> _WORK TO BE COMPLETED_
Give the entries again exactly as they appear, but without the images.

> _AVAILABLE DATA_
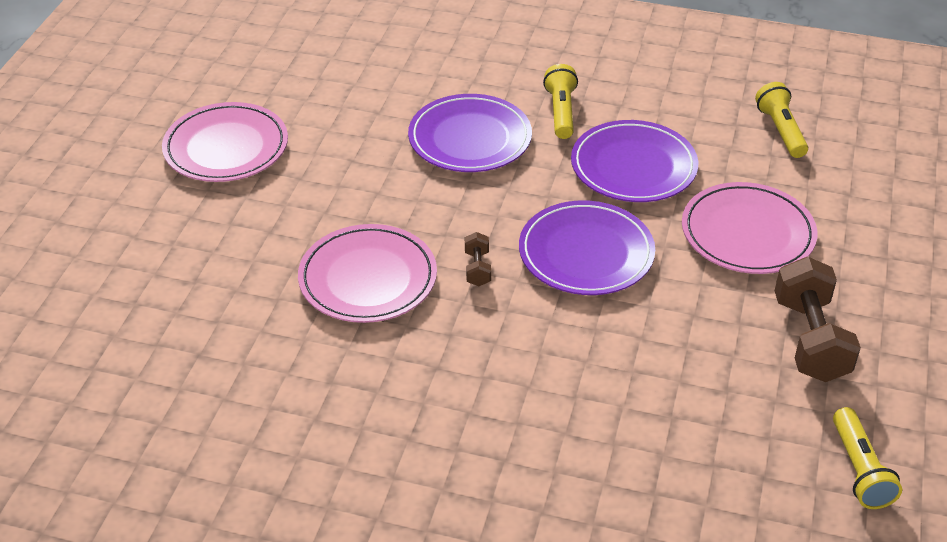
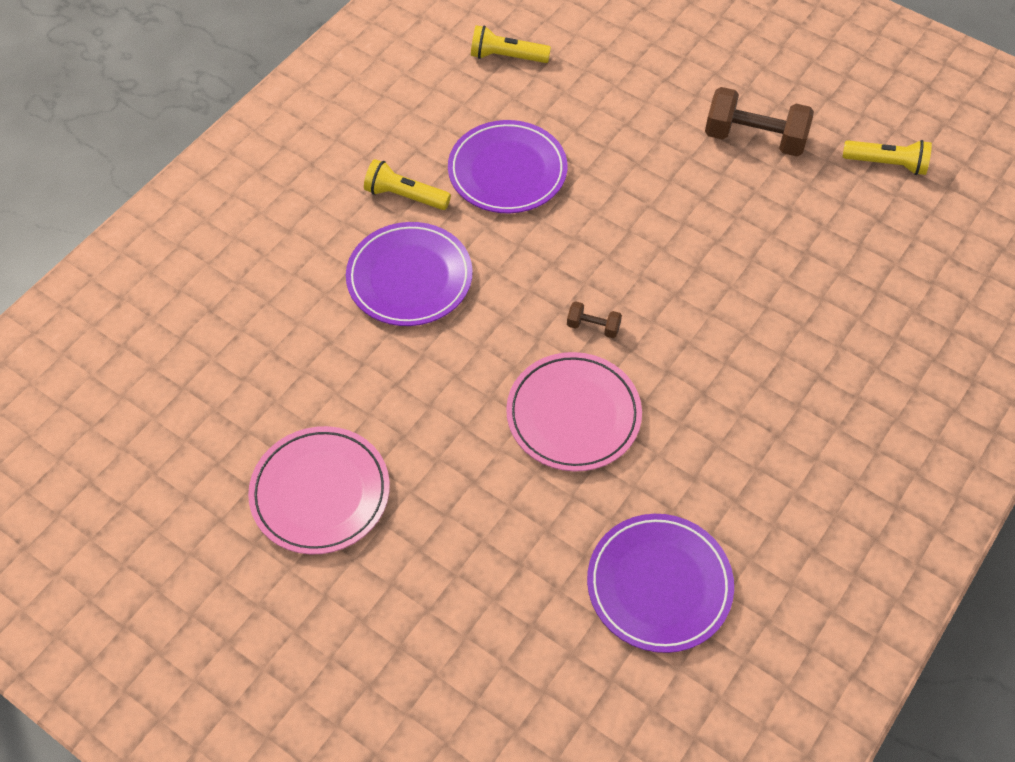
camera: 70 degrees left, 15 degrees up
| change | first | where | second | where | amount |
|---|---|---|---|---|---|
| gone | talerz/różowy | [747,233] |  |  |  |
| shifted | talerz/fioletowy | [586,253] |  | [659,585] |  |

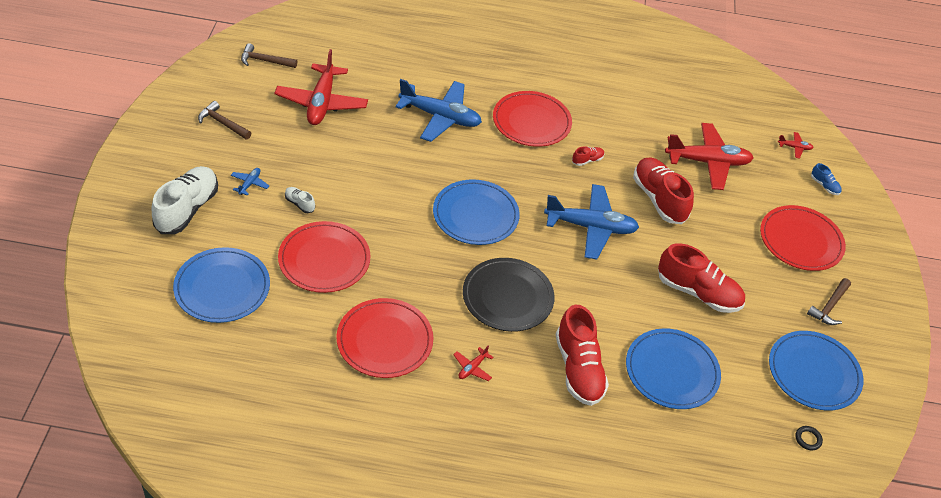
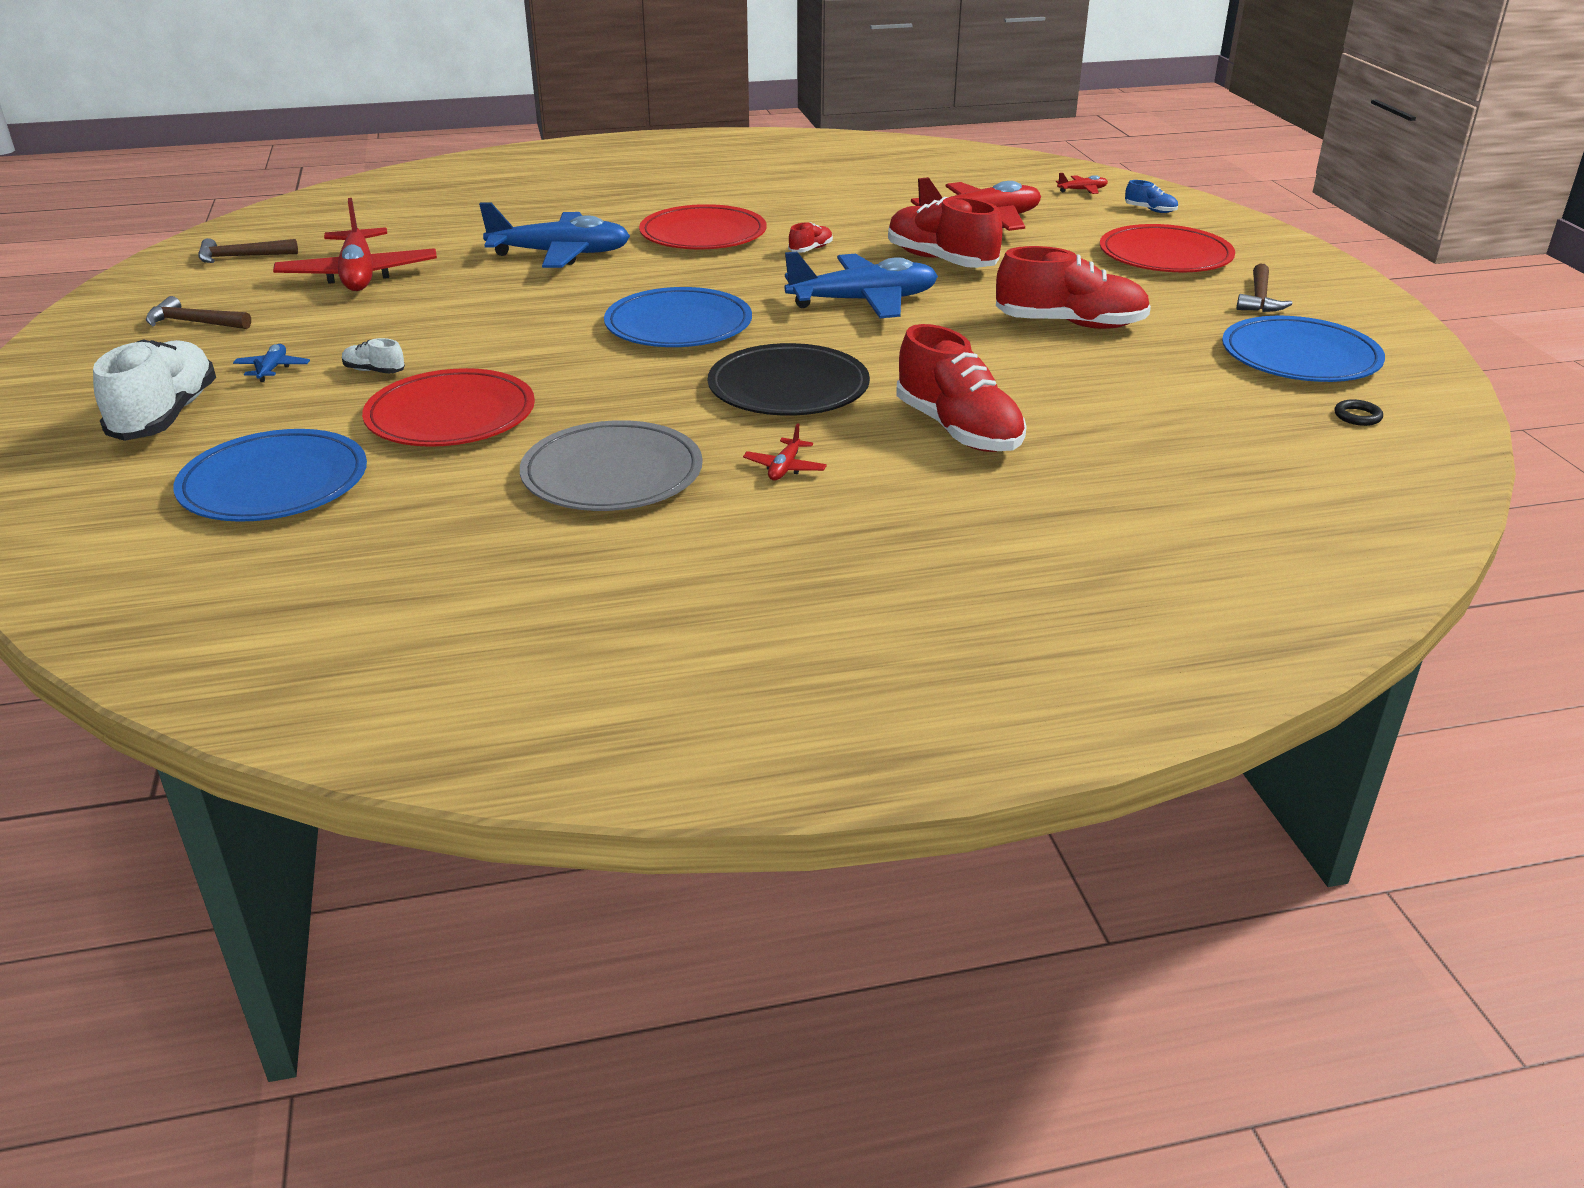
camera: 15 degrees left, 15 degrees down
| change | first | where | second | where | amount |
|---|---|---|---|---|---|
| repainted | talerz/czerwony | [384,340] | talerz/szary | [612,474] |  |
| gone | talerz/niebieski | [671,371] |  |  |  |

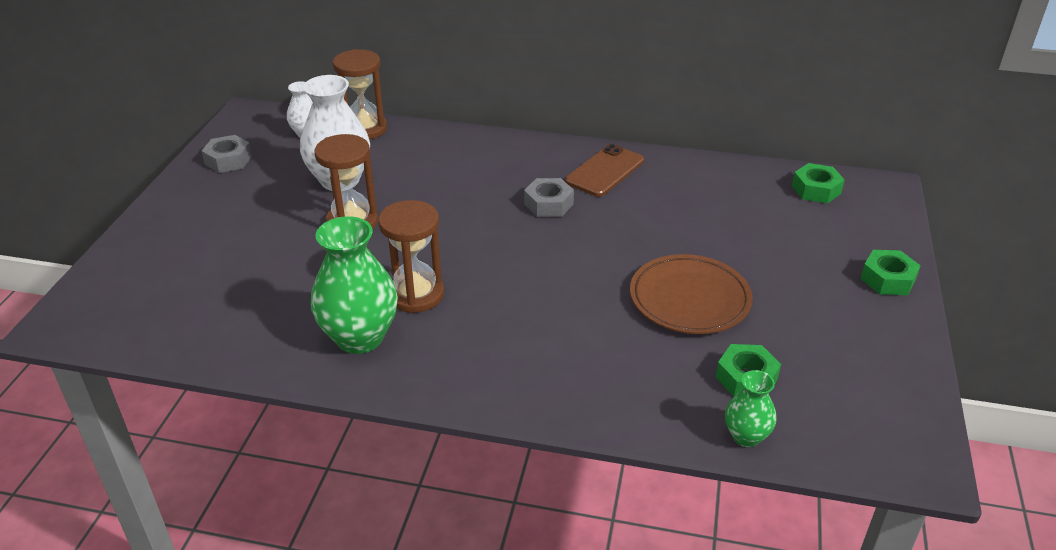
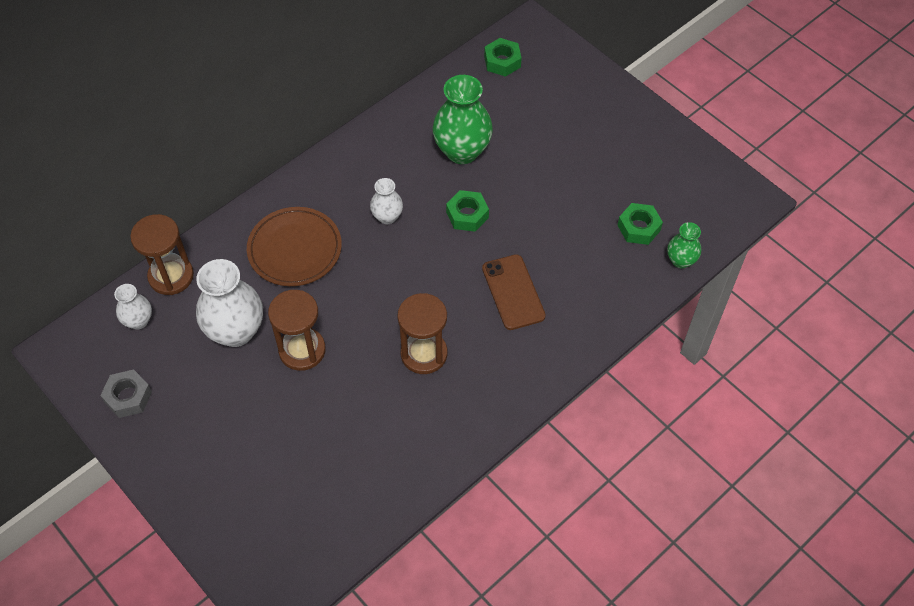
camera: 55 degrees left, 20 degrees up
| change | first | where | second | where | amount |
|---|---|---|---|---|---|
| shifted | telefon/brązowy | [605,171] |  | [513,292] |  |
| swapped | nakrętka/szary | [548,204] | wazon/biały | [387,217] |  |
| shifted | wazon/zielony | [360,337] |  | [462,151] |  |
| shifted | nakrętka/zielony | [887,279] |  | [467,215] |  |
| shifted | talerz/brązowy | [689,299] |  | [295,249] |  |

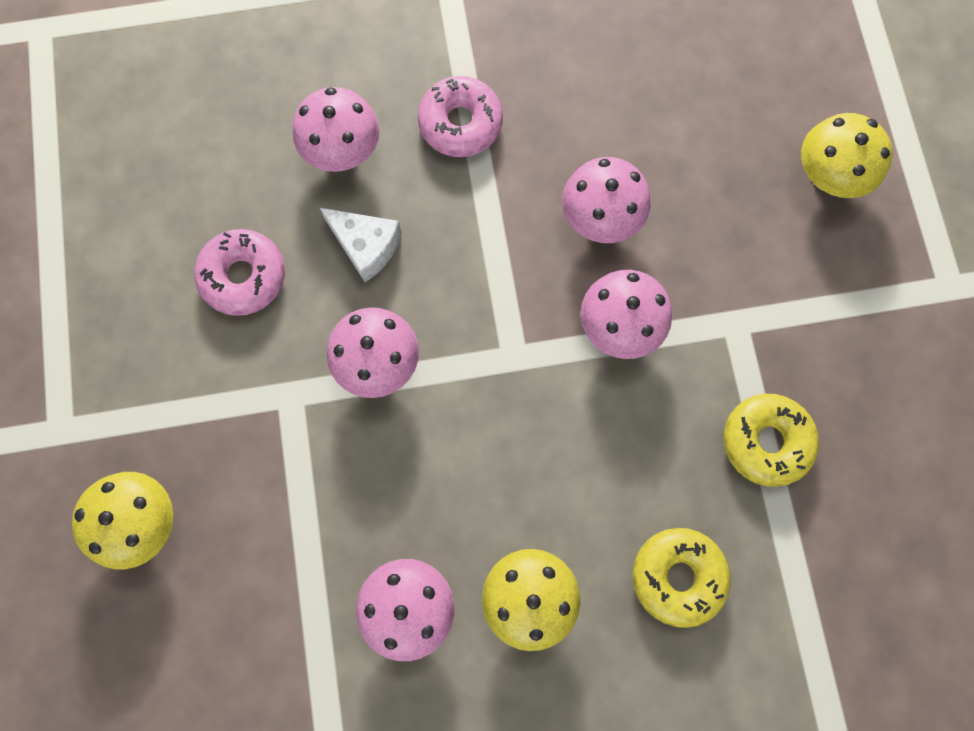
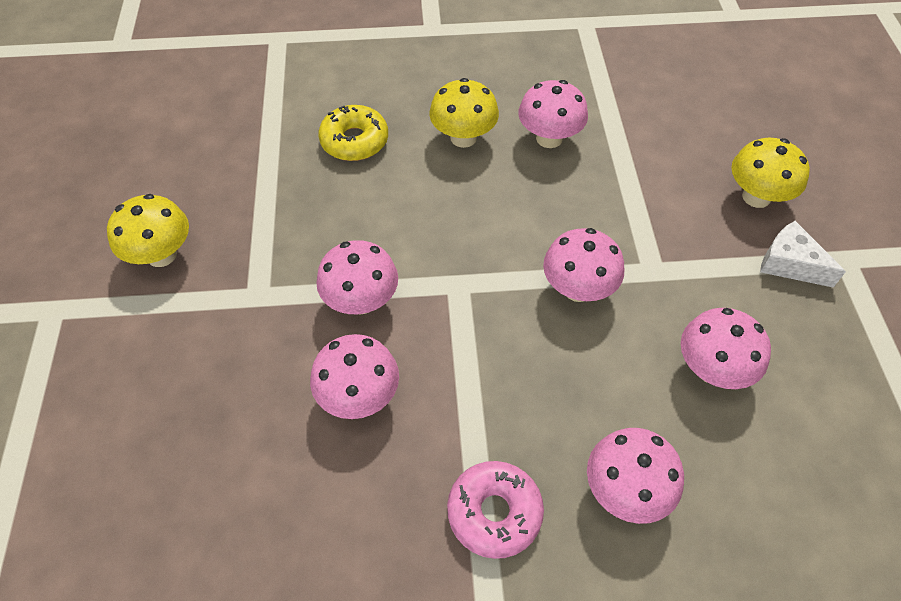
camera: 175 degrees left, 20 degrees down
| change | first | where | second | where | amount |
|---|---|---|---|---|---|
| shifted | grzyb/żółty | [827,176] |  | [161,255] |  |
| shifted | ser/biały | [366,246] |  | [790,264] |  |
| swapped | donut/różowy | [243,276] | grzyb/różowy | [711,369] |  |
| gone | donut/żółty | [766,441] |  |  |  |

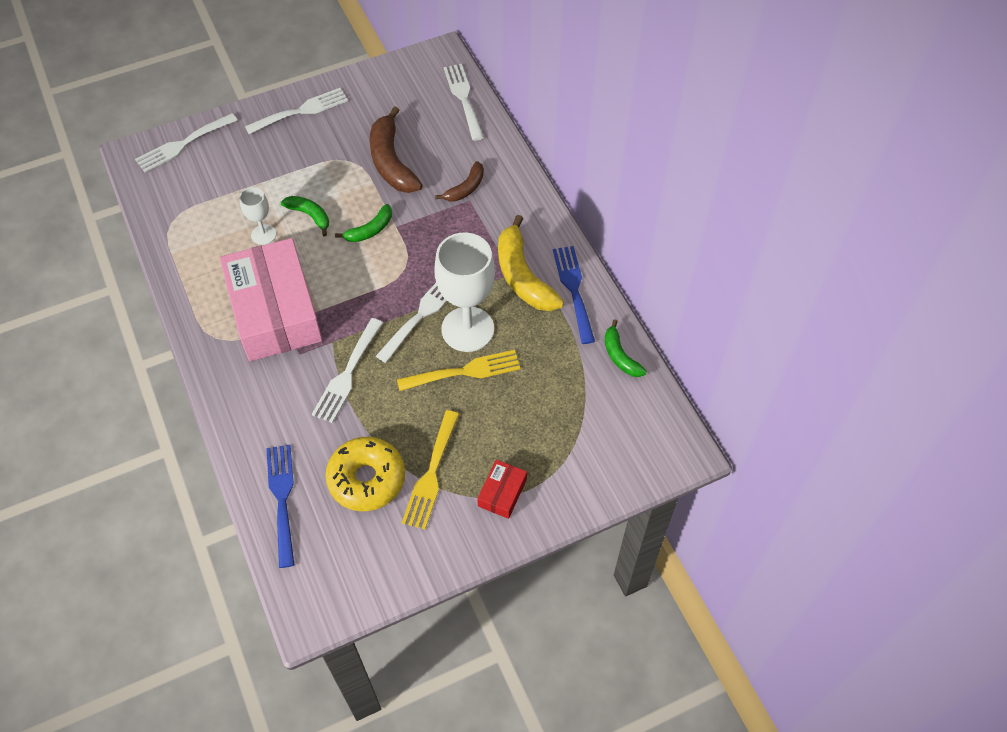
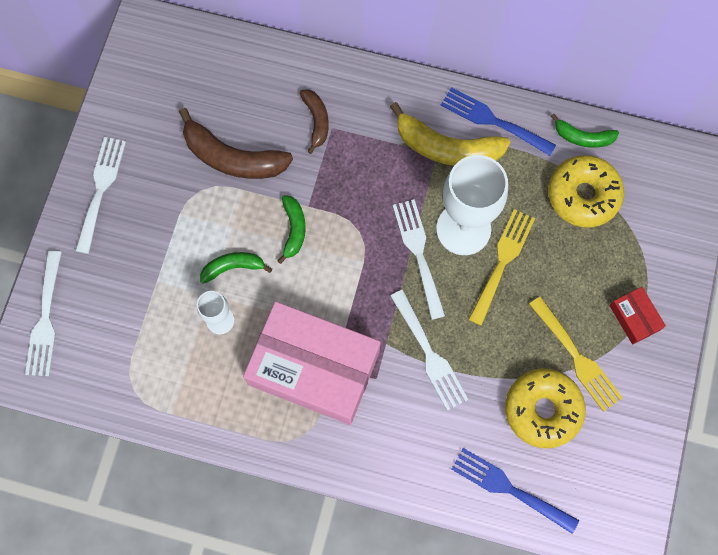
camera: 50 degrees left, 15 degrees up
| change | first | where | second | where | amount |
|---|---|---|---|---|---|
| gone | widelec/biały | [463,98] |  |  |  |
| new |  |  | donut/żółty | [583,195] |  |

> _SOLUTION FOR THIS PROBLEM_
camera: 70 degrees left, 15 degrees up
| change | first | where | second | where | amount |
|---|---|---|---|---|---|
| gone | talerz/różowy | [747,233] |  |  |  |
| shifted | talerz/fioletowy | [586,253] |  | [659,585] |  |

camera: 15 degrees left, 15 degrees down
| change | first | where | second | where | amount |
|---|---|---|---|---|---|
| repainted | talerz/czerwony | [384,340] | talerz/szary | [612,474] |  |
| gone | talerz/niebieski | [671,371] |  |  |  |

camera: 55 degrees left, 20 degrees up
| change | first | where | second | where | amount |
|---|---|---|---|---|---|
| shifted | telefon/brązowy | [605,171] |  | [513,292] |  |
| swapped | nakrętka/szary | [548,204] | wazon/biały | [387,217] |  |
| shifted | wazon/zielony | [360,337] |  | [462,151] |  |
| shifted | nakrętka/zielony | [887,279] |  | [467,215] |  |
| shifted | talerz/brązowy | [689,299] |  | [295,249] |  |

camera: 175 degrees left, 20 degrees down
| change | first | where | second | where | amount |
|---|---|---|---|---|---|
| shifted | grzyb/żółty | [827,176] |  | [161,255] |  |
| shifted | ser/biały | [366,246] |  | [790,264] |  |
| swapped | donut/różowy | [243,276] | grzyb/różowy | [711,369] |  |
| gone | donut/żółty | [766,441] |  |  |  |

camera: 50 degrees left, 15 degrees up
| change | first | where | second | where | amount |
|---|---|---|---|---|---|
| gone | widelec/biały | [463,98] |  |  |  |
| new |  |  | donut/żółty | [583,195] |  |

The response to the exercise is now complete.